(Spatial object tracking data)
"""
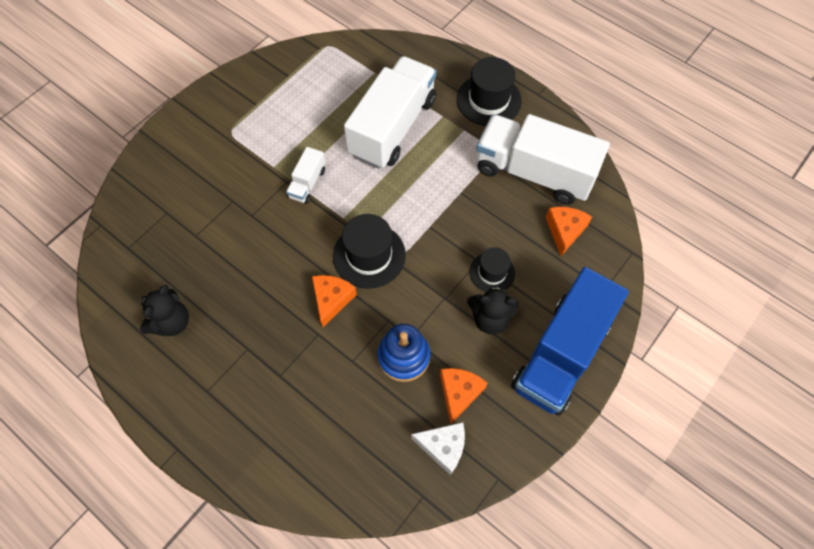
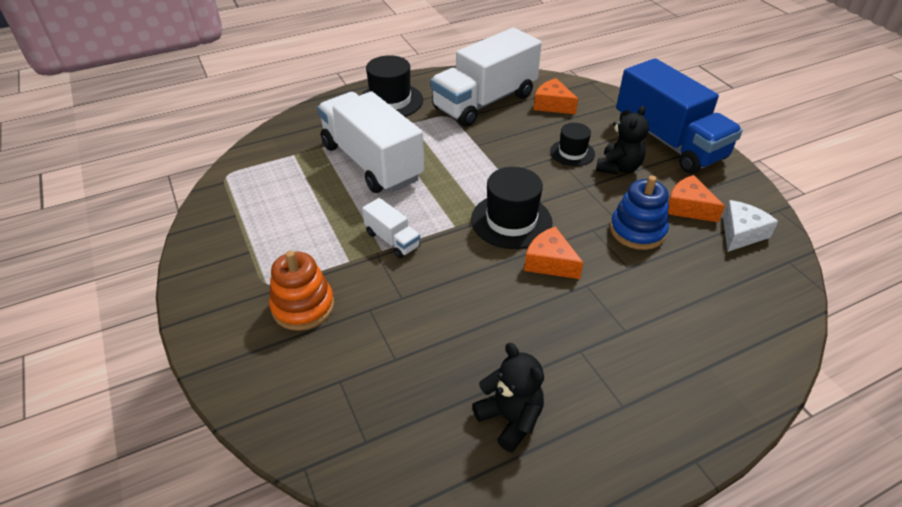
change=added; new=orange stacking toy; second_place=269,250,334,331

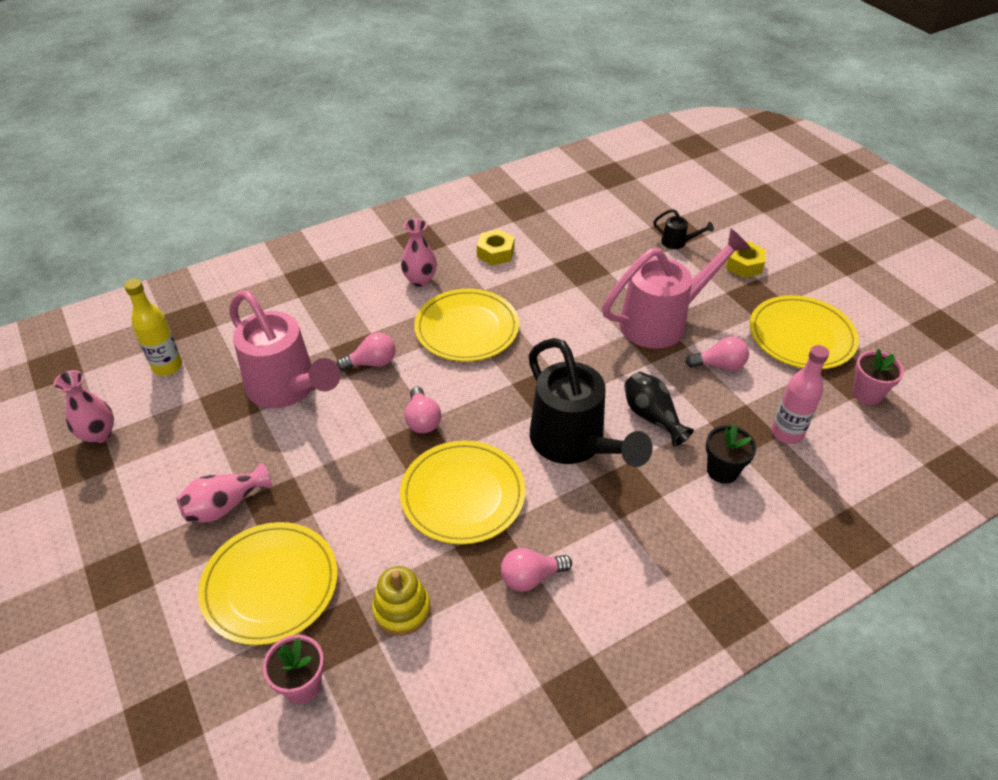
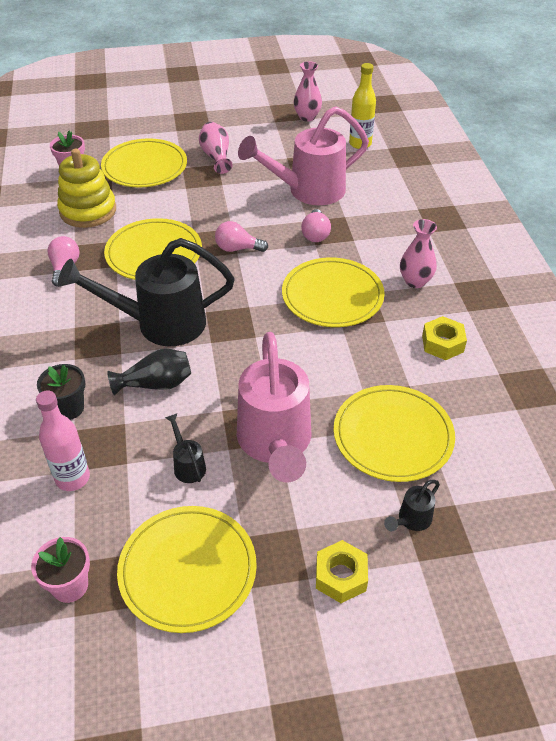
change=resized; old=yellow stacking toy; first_place=372,566,431,636; second_place=57,149,116,228; factor=1.5
change=replaced; old=pink light bulb; new=black watering can; first_place=686,336,749,371; second_place=165,414,206,483
change=added; new=yellow plate; second_place=334,385,455,482

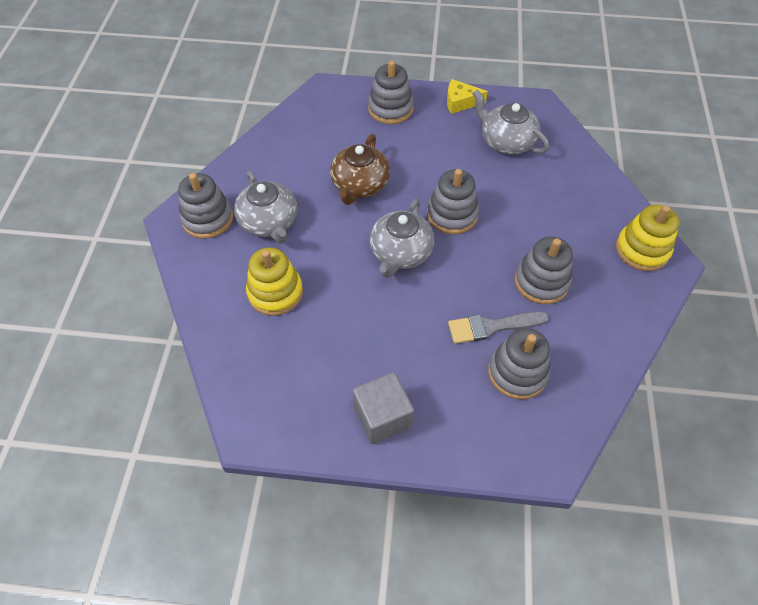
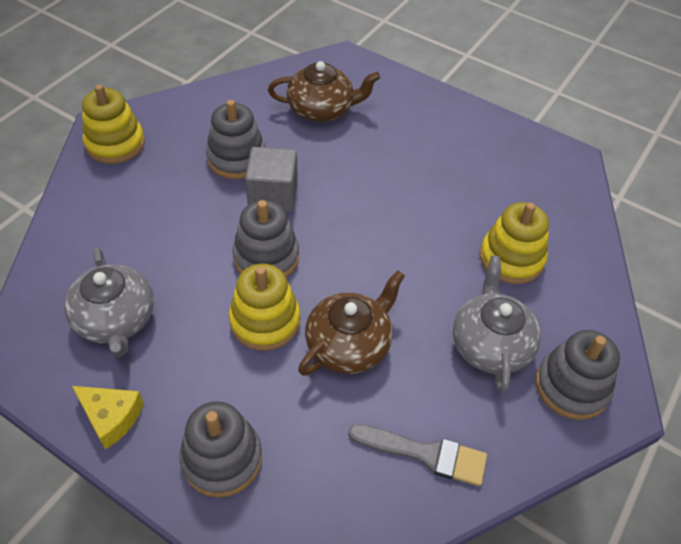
change=added; new=yellow stacking toy; second_place=229,264,300,351
change=moved; old=grey cube; first_place=353,372,414,444; second_place=245,147,298,213
change=replaced; old=grey stacking toy; new=brown teapot; first_place=488,328,550,399; second_place=268,61,380,122
change=moved; old=grey brush; first_place=448,311,549,344; second_place=348,424,487,486
change=removed; old=grey teapot; first_place=370,199,434,278

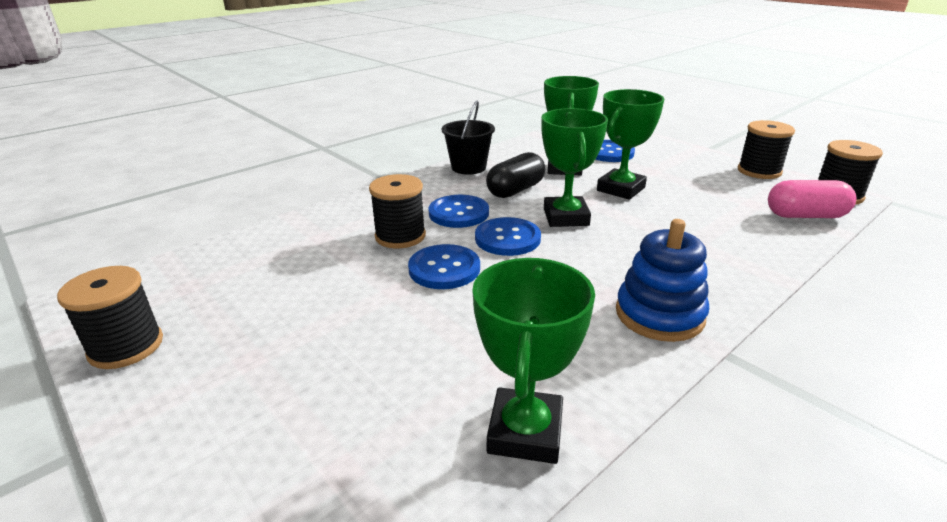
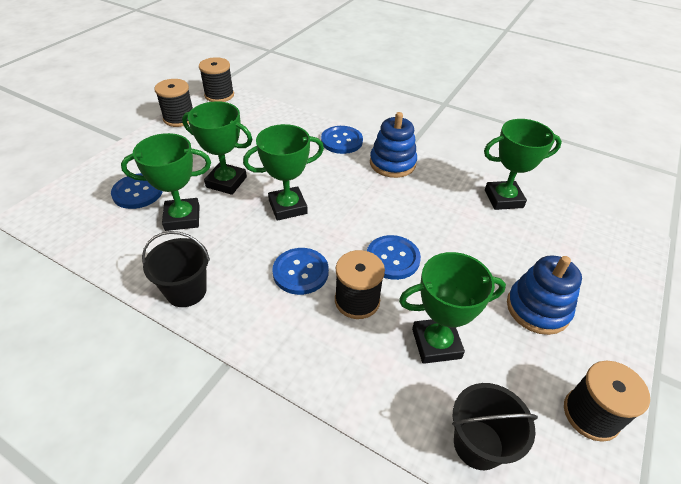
change=moved; old=blue button; first_place=475,217,541,256; second_place=321,126,363,154
change=added; new=green trophy; second_place=399,252,506,364
change=added; new=black bucket; second_place=452,383,538,470
change=added; new=blue stacking toy; second_place=507,256,582,335
change=removed; old=black capsule; first_place=486,152,545,198
change=removed; old=pink capsule; first_place=768,180,856,218

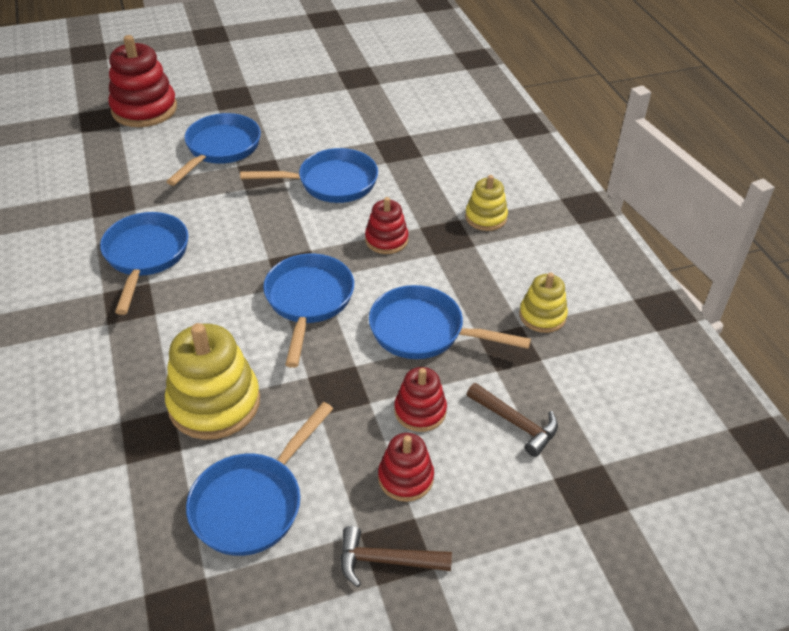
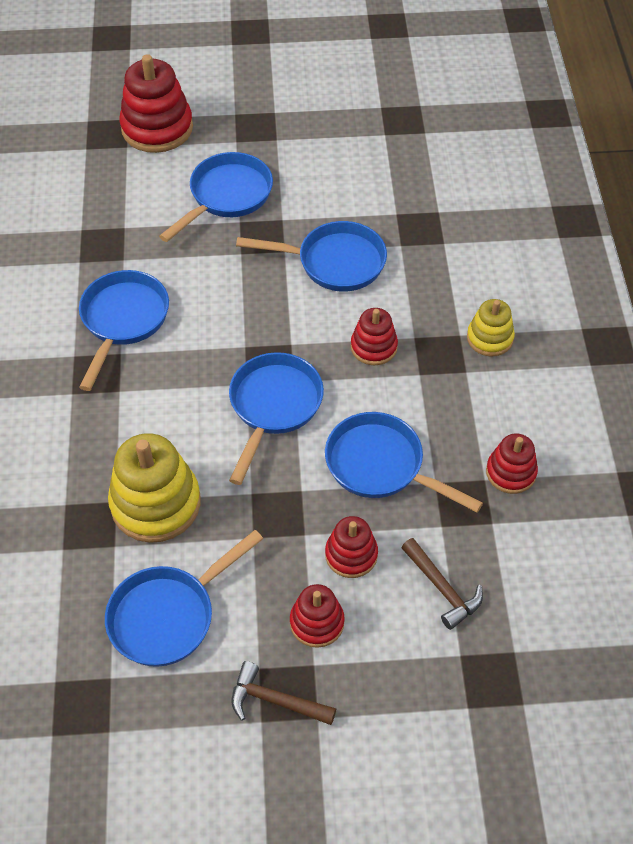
change=recoloured; old=yellow stacking toy; new=red stacking toy; first_place=519,272,568,333; second_place=486,433,538,494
"""
### [What to produce]
Quote the records above in full, dropping each picture.

### [Reply to the exercise]
change=added; new=orange stacking toy; second_place=269,250,334,331

change=resized; old=yellow stacking toy; first_place=372,566,431,636; second_place=57,149,116,228; factor=1.5
change=replaced; old=pink light bulb; new=black watering can; first_place=686,336,749,371; second_place=165,414,206,483
change=added; new=yellow plate; second_place=334,385,455,482

change=added; new=yellow stacking toy; second_place=229,264,300,351
change=moved; old=grey cube; first_place=353,372,414,444; second_place=245,147,298,213
change=replaced; old=grey stacking toy; new=brown teapot; first_place=488,328,550,399; second_place=268,61,380,122
change=moved; old=grey brush; first_place=448,311,549,344; second_place=348,424,487,486
change=removed; old=grey teapot; first_place=370,199,434,278

change=moved; old=blue button; first_place=475,217,541,256; second_place=321,126,363,154
change=added; new=green trophy; second_place=399,252,506,364
change=added; new=black bucket; second_place=452,383,538,470
change=added; new=blue stacking toy; second_place=507,256,582,335
change=removed; old=black capsule; first_place=486,152,545,198
change=removed; old=pink capsule; first_place=768,180,856,218

change=recoloured; old=yellow stacking toy; new=red stacking toy; first_place=519,272,568,333; second_place=486,433,538,494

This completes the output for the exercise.